- _Work required_
Of the lines listed below, return exactly those that run from the line containing "(386, 191) = (199, 165): none -> brown house" through the line containing "(306, 180) = (684, 177): red", both included.

──────── Record excerpts ────────

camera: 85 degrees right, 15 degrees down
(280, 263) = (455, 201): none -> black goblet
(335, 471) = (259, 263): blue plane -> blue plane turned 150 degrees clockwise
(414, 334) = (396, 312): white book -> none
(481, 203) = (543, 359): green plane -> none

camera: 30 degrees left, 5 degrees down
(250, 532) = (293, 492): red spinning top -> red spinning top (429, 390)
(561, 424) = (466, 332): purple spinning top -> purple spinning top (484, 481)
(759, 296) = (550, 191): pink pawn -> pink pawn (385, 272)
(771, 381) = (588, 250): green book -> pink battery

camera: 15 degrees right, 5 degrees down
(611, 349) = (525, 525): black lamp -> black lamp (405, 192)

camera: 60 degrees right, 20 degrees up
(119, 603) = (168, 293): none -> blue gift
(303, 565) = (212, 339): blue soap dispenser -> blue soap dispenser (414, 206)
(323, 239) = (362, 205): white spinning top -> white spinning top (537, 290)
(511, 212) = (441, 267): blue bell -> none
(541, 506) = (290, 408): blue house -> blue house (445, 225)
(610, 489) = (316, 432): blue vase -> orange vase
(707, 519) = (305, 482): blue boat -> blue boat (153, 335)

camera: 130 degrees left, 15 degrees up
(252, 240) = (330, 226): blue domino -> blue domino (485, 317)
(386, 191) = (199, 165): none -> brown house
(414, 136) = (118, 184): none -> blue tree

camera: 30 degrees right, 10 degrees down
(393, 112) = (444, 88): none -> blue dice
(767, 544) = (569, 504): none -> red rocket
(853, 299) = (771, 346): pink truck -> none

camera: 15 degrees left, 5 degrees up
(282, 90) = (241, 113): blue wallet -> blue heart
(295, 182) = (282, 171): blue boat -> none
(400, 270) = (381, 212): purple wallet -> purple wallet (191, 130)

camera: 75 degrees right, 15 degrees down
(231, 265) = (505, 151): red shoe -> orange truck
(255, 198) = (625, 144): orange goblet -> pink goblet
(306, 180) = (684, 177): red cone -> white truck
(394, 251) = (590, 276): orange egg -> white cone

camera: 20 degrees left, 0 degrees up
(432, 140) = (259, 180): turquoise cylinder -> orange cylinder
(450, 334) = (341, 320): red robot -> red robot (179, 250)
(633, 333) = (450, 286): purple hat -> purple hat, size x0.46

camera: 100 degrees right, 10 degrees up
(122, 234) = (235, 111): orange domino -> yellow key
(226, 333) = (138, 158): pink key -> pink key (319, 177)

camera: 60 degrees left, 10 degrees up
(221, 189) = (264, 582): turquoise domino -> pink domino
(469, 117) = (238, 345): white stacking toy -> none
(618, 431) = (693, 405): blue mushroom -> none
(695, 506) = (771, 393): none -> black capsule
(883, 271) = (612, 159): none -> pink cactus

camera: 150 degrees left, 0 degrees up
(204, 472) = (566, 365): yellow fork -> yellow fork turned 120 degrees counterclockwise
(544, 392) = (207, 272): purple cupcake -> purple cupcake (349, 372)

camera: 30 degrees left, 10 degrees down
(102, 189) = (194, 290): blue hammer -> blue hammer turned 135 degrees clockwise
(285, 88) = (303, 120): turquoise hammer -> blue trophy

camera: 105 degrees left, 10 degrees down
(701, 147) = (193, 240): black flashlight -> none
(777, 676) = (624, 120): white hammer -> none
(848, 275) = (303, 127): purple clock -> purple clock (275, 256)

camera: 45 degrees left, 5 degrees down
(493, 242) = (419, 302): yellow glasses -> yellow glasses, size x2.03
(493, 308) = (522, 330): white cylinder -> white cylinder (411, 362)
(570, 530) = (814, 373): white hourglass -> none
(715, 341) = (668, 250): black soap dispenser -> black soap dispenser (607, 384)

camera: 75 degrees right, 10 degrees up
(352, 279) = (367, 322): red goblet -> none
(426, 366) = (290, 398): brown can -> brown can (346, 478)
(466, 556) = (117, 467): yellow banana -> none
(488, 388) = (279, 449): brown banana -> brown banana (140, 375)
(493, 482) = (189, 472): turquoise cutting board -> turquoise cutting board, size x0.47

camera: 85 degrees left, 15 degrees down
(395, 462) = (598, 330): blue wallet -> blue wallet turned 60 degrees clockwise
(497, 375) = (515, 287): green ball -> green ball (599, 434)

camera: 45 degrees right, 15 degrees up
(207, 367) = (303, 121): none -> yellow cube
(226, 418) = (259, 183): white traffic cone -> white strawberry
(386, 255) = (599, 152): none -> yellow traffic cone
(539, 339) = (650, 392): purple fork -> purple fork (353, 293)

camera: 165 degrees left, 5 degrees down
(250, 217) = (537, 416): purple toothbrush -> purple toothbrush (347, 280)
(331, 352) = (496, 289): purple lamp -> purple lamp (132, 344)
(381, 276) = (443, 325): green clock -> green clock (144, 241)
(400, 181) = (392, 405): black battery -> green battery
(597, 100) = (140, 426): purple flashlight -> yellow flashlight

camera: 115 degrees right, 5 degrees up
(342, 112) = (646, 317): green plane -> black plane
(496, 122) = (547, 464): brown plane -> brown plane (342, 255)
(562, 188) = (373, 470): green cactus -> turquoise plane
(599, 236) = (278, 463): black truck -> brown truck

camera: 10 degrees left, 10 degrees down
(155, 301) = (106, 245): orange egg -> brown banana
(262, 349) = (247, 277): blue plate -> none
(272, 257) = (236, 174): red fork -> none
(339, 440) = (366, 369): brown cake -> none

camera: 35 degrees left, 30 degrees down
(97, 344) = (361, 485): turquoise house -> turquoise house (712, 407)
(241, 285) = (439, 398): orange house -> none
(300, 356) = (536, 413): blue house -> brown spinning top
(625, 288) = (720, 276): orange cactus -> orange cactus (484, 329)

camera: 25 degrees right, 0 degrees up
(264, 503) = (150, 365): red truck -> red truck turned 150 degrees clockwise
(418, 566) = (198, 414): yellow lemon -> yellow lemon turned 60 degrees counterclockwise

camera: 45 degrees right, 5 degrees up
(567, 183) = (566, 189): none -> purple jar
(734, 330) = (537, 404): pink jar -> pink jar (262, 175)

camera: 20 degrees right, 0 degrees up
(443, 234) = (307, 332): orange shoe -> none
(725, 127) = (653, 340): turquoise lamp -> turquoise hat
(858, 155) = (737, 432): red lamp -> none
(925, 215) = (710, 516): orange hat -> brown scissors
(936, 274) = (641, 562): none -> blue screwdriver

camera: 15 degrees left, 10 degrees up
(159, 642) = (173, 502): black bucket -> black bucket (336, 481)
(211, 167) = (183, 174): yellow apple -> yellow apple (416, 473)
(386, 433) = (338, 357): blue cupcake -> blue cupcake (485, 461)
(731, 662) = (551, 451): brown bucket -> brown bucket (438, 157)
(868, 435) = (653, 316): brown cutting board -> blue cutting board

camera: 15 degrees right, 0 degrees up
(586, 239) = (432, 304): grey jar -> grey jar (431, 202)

────────

- _Result of this exercise_
(386, 191) = (199, 165): none -> brown house
(414, 136) = (118, 184): none -> blue tree

camera: 30 degrees right, 10 degrees down
(393, 112) = (444, 88): none -> blue dice
(767, 544) = (569, 504): none -> red rocket
(853, 299) = (771, 346): pink truck -> none

camera: 15 degrees left, 5 degrees up
(282, 90) = (241, 113): blue wallet -> blue heart
(295, 182) = (282, 171): blue boat -> none
(400, 270) = (381, 212): purple wallet -> purple wallet (191, 130)

camera: 75 degrees right, 15 degrees down
(231, 265) = (505, 151): red shoe -> orange truck
(255, 198) = (625, 144): orange goblet -> pink goblet
(306, 180) = (684, 177): red cone -> white truck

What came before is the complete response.